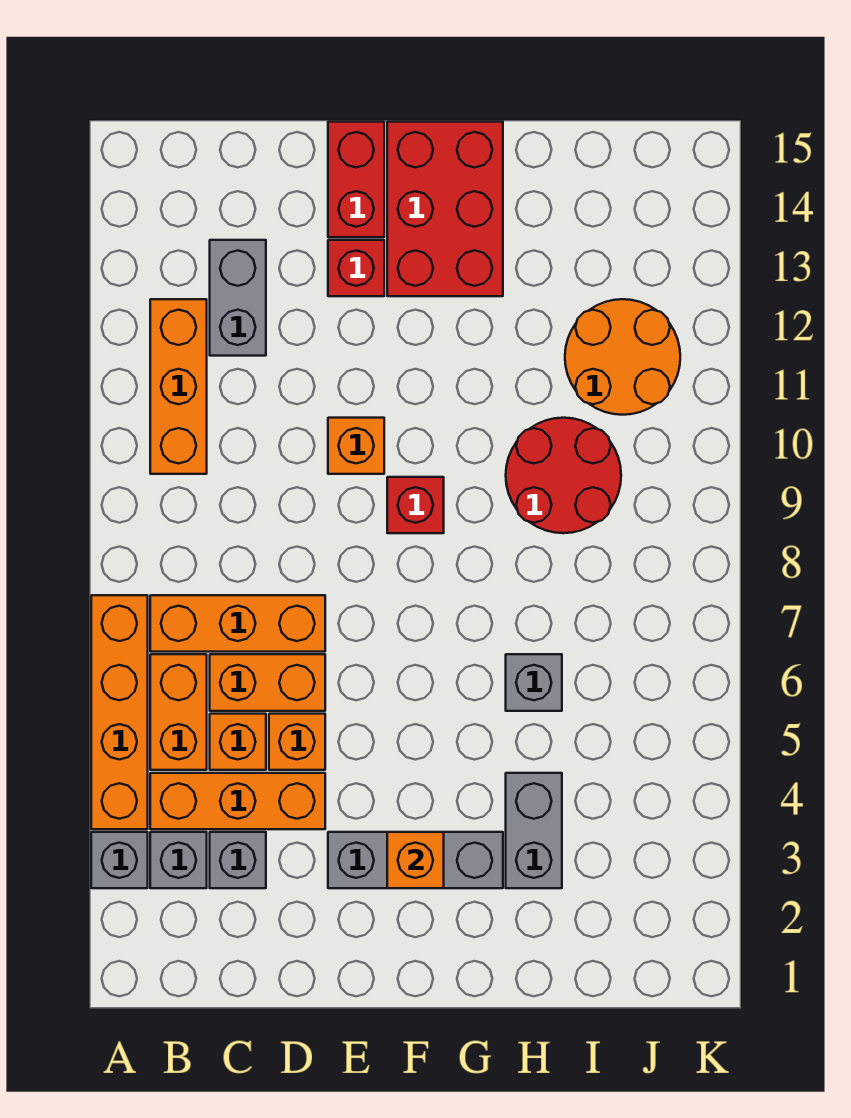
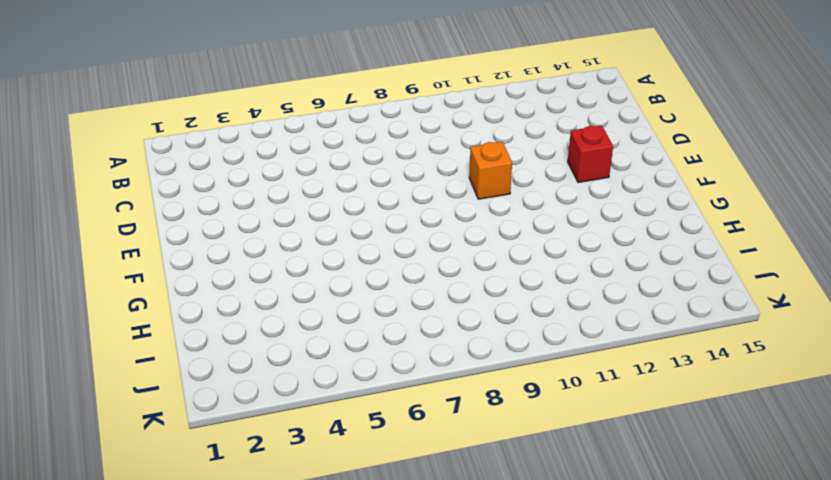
none -> grey brick A3 level 1
none -> orange brick A4:A7 level 1
none -> grey brick B3 level 1

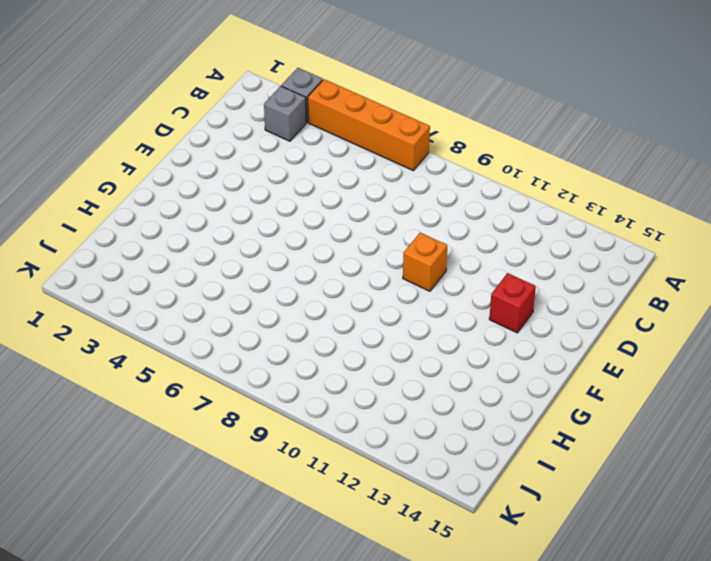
none -> orange brick B4:D4 level 1
none -> orange brick B5:B6 level 1
none -> orange brick B7:D7 level 1

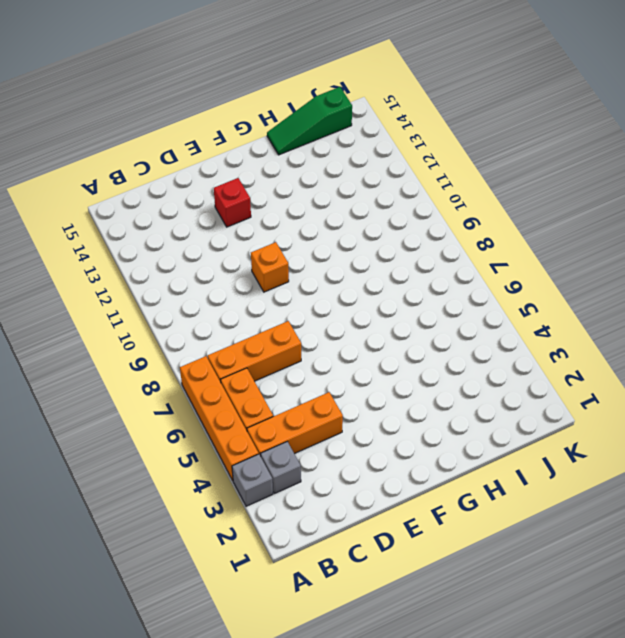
green slope H15:J15 level 1 top J -> none
none -> orange brick B10:B12 level 1
none -> grey brick C3 level 1
none -> orange brick C5 level 1

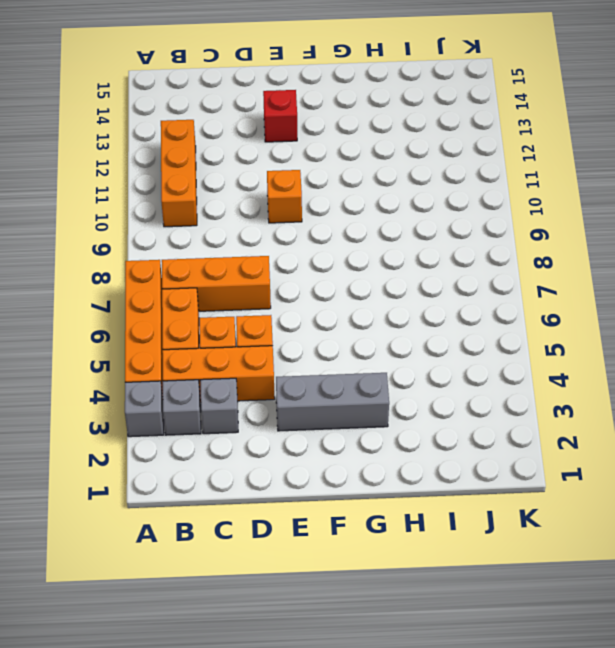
none -> orange brick C6:D6 level 1
none -> grey brick C12:C13 level 1
none -> red brick E14:E15 level 1

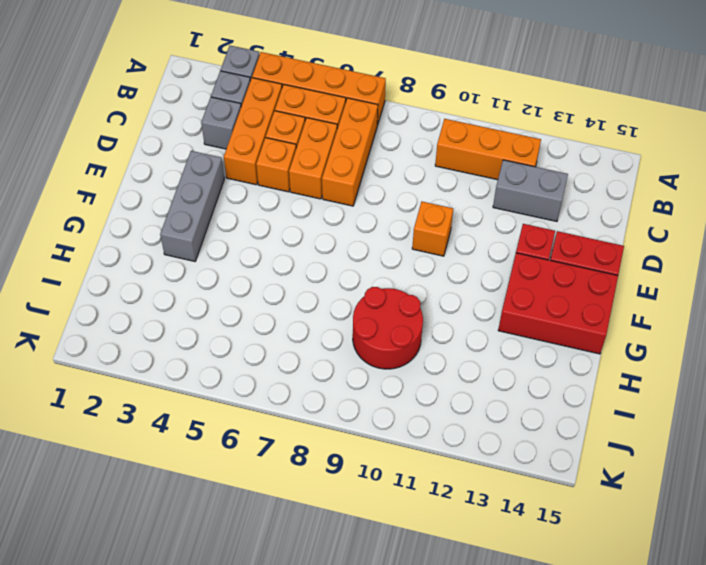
none -> red brick F9 level 1
none -> grey brick H3:H4 level 1
none -> grey brick H6 level 1

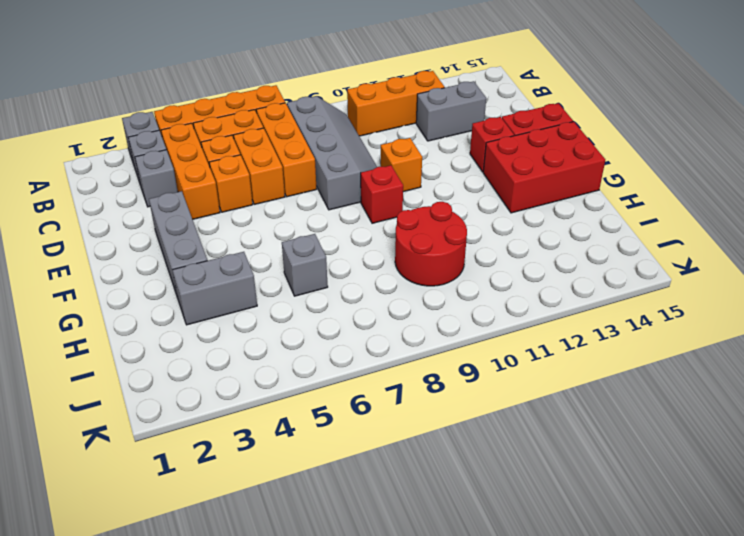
grey slope B8:E9 level 1 top 8 -> none
none -> orange round brick I11:J12 level 1
none -> orange brick F3 level 2

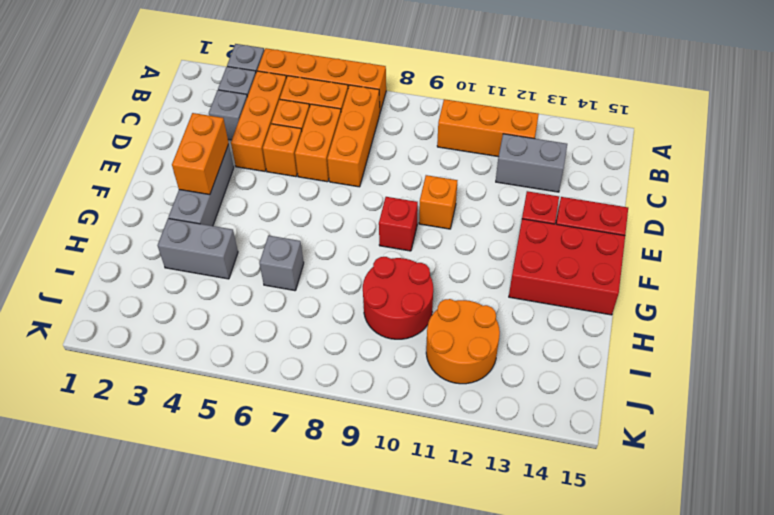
orange brick E3:F3 level 2 -> orange brick F3 level 2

▶ [DIRECTIONS FOR THIS TASK]: What is needed is a word-for-word copy of the lines from the start of the data to the line with "none -> orange brick F3 level 2", inclusive, with no pictures in it.

▶ [ANSWER TO THE PROBLEM]:
none -> grey brick A3 level 1
none -> orange brick A4:A7 level 1
none -> grey brick B3 level 1

none -> orange brick B4:D4 level 1
none -> orange brick B5:B6 level 1
none -> orange brick B7:D7 level 1

green slope H15:J15 level 1 top J -> none
none -> orange brick B10:B12 level 1
none -> grey brick C3 level 1
none -> orange brick C5 level 1

none -> orange brick C6:D6 level 1
none -> grey brick C12:C13 level 1
none -> red brick E14:E15 level 1

none -> red brick F9 level 1
none -> grey brick H3:H4 level 1
none -> grey brick H6 level 1

grey slope B8:E9 level 1 top 8 -> none
none -> orange round brick I11:J12 level 1
none -> orange brick F3 level 2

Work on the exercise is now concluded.